RECORD SET >>

=======

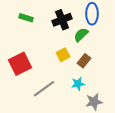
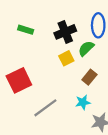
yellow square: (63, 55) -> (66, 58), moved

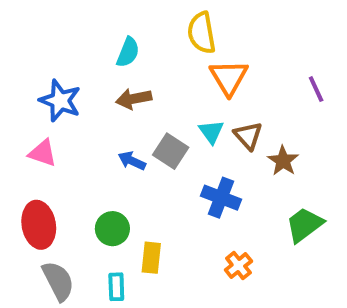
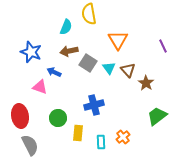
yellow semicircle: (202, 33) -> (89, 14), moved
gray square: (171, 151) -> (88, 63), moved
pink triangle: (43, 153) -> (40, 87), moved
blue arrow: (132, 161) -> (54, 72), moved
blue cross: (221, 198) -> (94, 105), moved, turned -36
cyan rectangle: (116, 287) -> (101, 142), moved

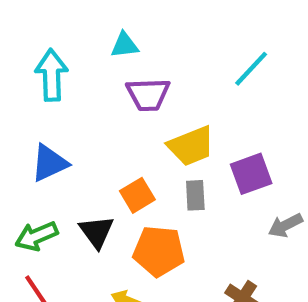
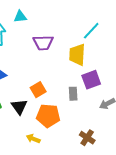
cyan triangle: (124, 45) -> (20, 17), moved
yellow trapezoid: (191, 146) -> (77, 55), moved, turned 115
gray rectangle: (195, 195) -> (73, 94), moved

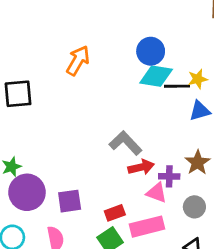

=======

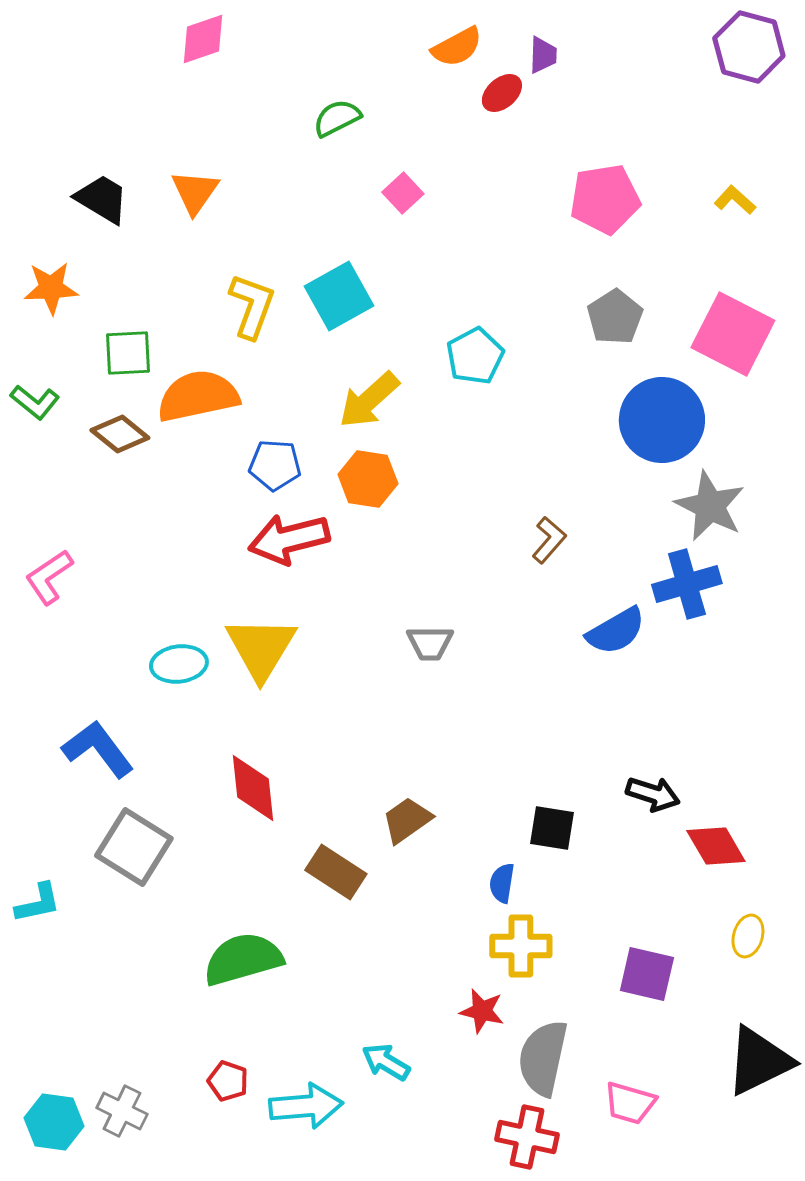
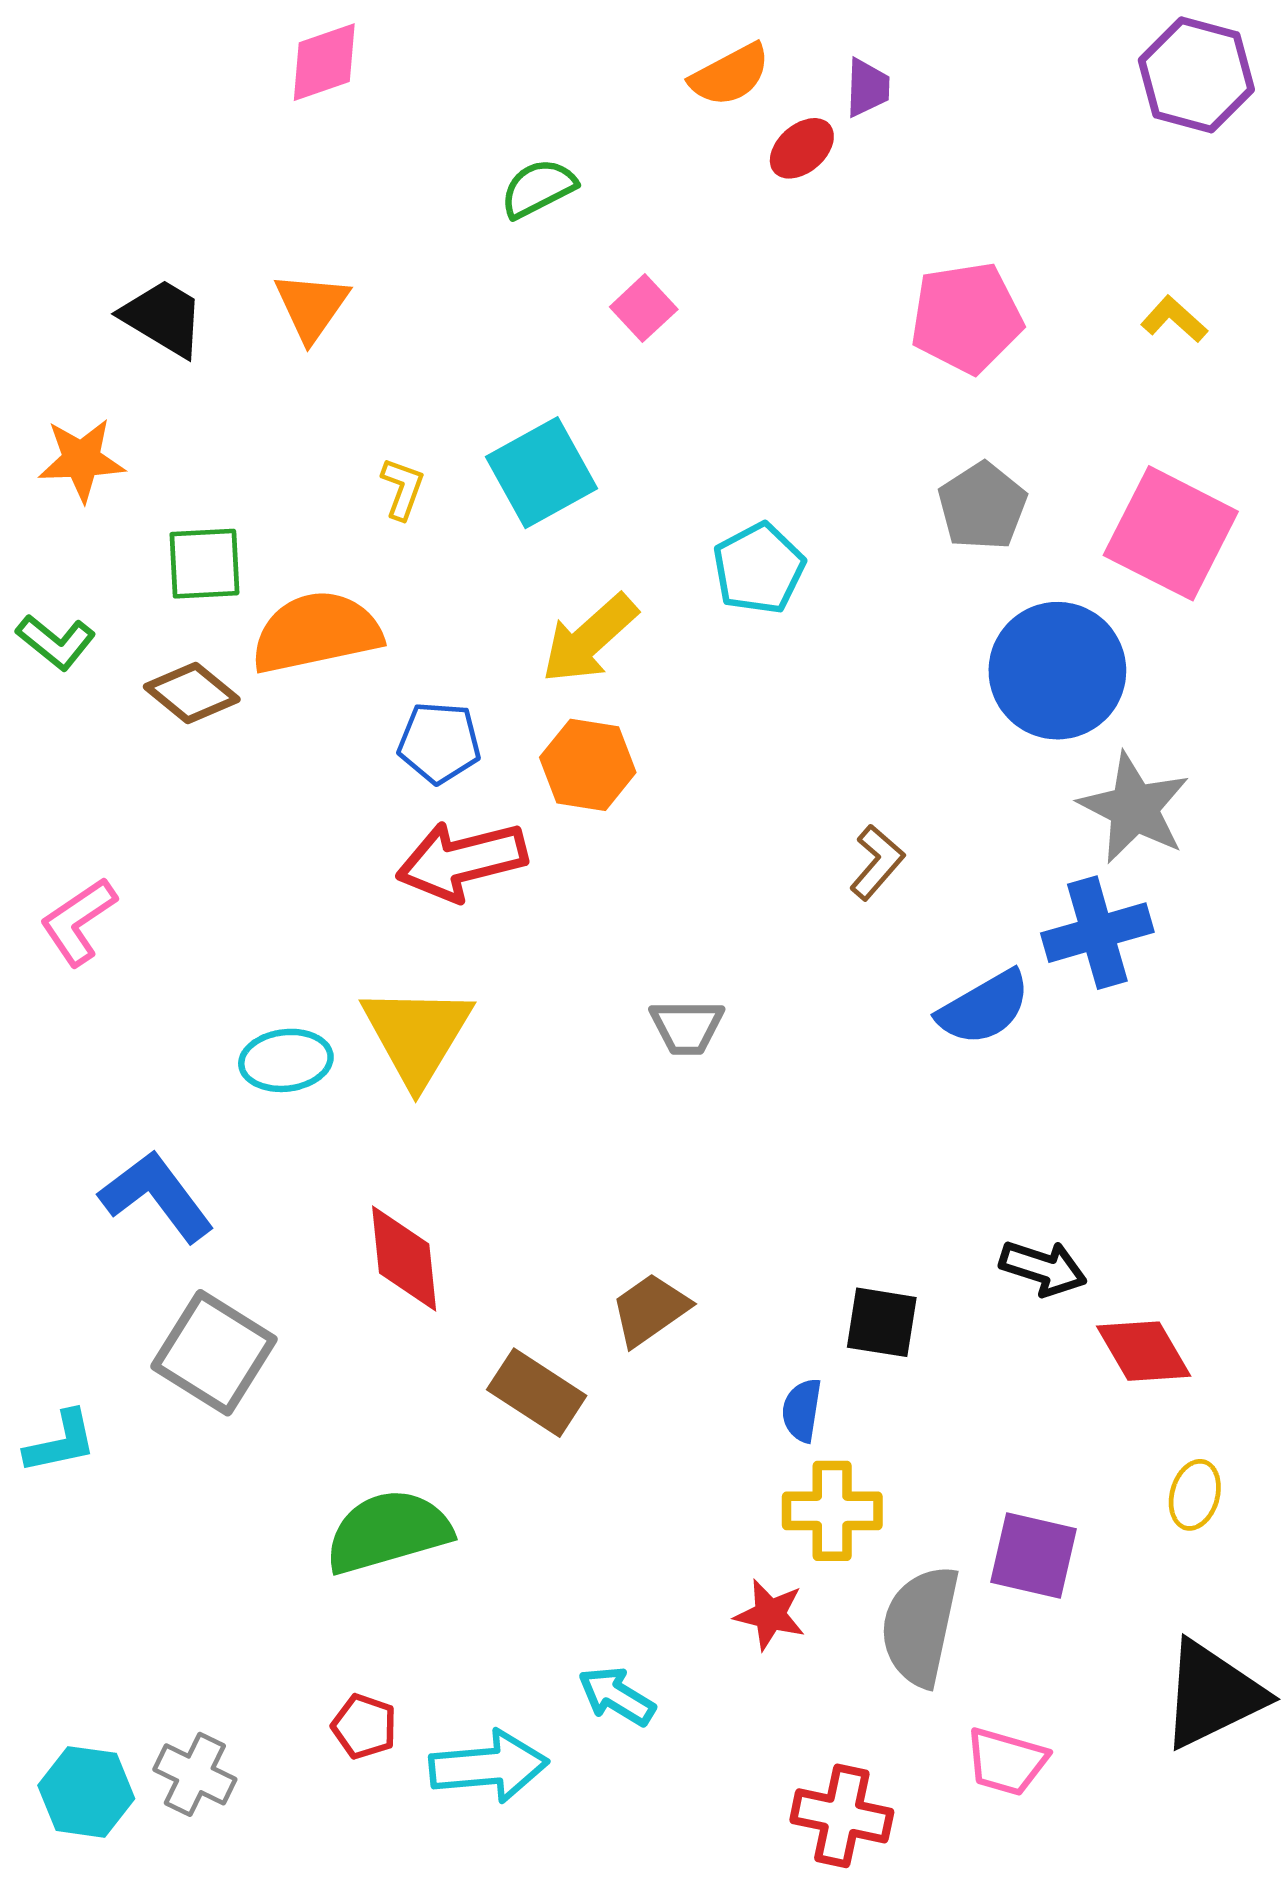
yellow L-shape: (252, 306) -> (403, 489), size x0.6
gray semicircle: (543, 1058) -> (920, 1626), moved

=======

WORK INSTRUCTION >> Return each line among the entries that holds the word "gray".

TASK RESPONSE >>
gray square: (171, 151) -> (88, 63), moved
gray rectangle: (195, 195) -> (73, 94), moved
gray semicircle: (543, 1058) -> (920, 1626), moved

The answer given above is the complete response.